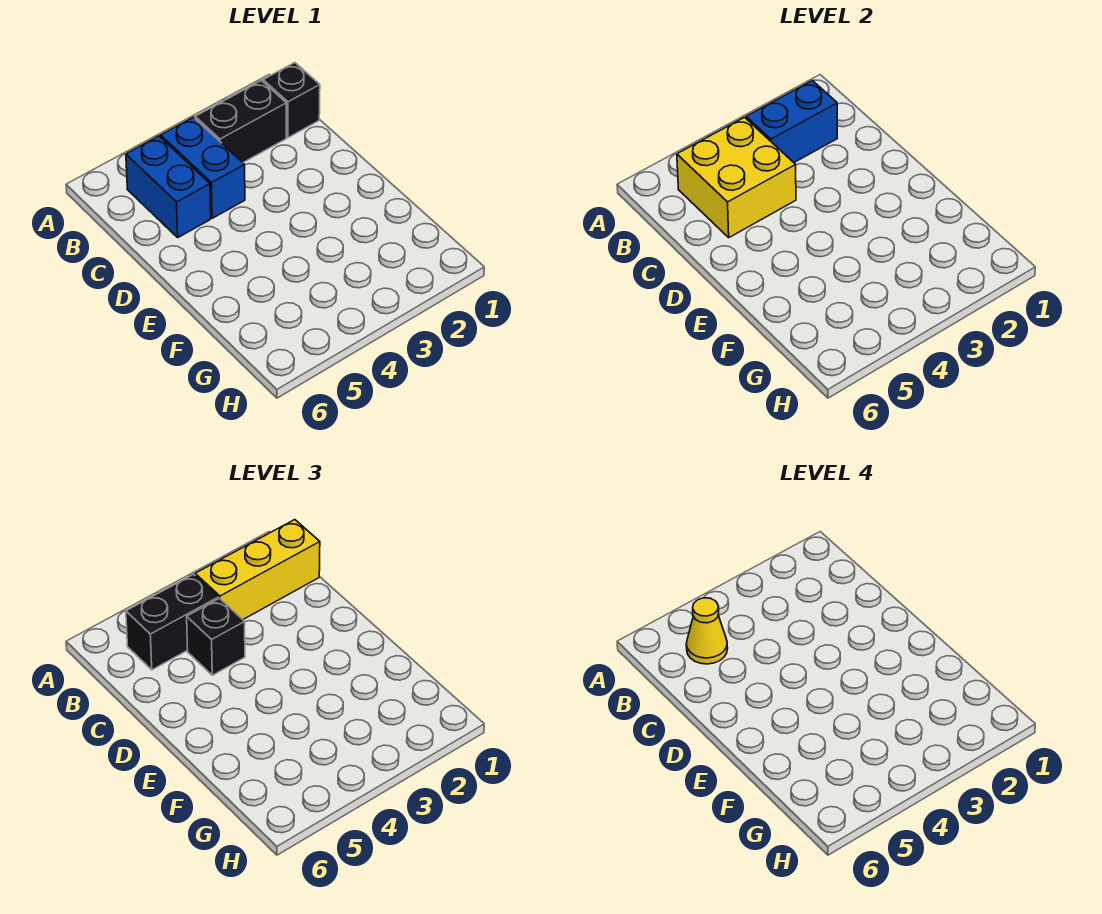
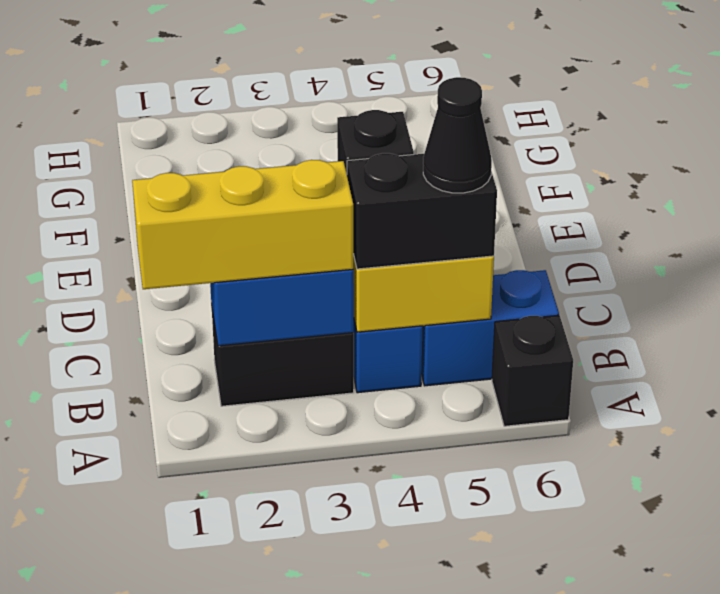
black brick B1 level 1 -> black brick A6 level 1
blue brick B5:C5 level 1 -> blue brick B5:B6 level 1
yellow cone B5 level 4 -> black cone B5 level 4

==

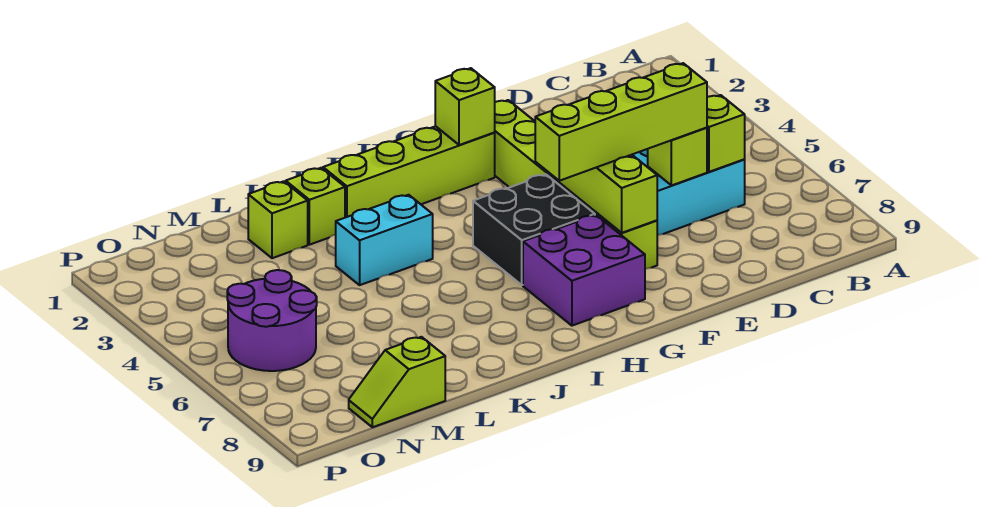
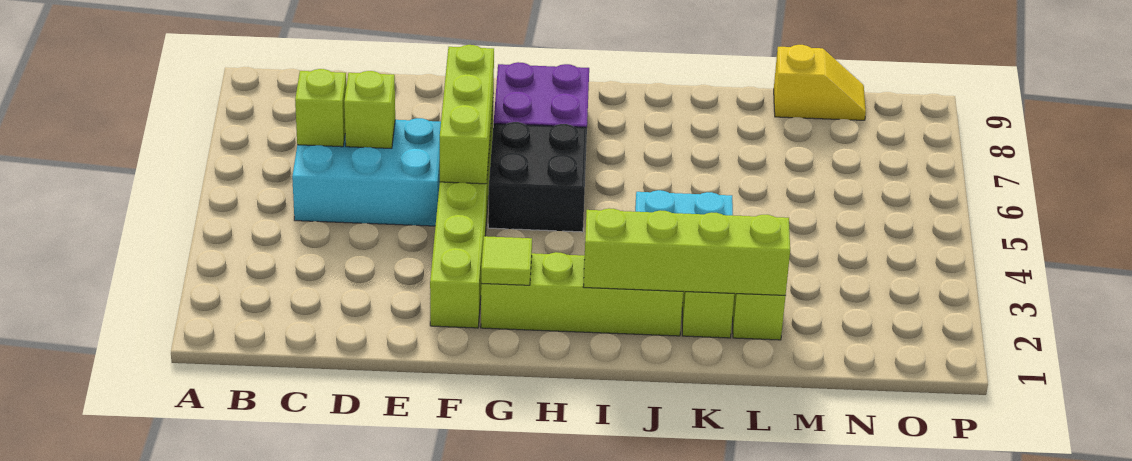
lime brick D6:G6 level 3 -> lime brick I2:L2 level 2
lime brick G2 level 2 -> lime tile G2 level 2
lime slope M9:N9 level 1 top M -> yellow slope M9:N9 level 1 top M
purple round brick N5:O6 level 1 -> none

EXERCISE OBJECTIVE. In the data above, which lines include "yellow"? Return those lines.

EXERCISE SOLUTION.
yellow cone B5 level 4 -> black cone B5 level 4
lime slope M9:N9 level 1 top M -> yellow slope M9:N9 level 1 top M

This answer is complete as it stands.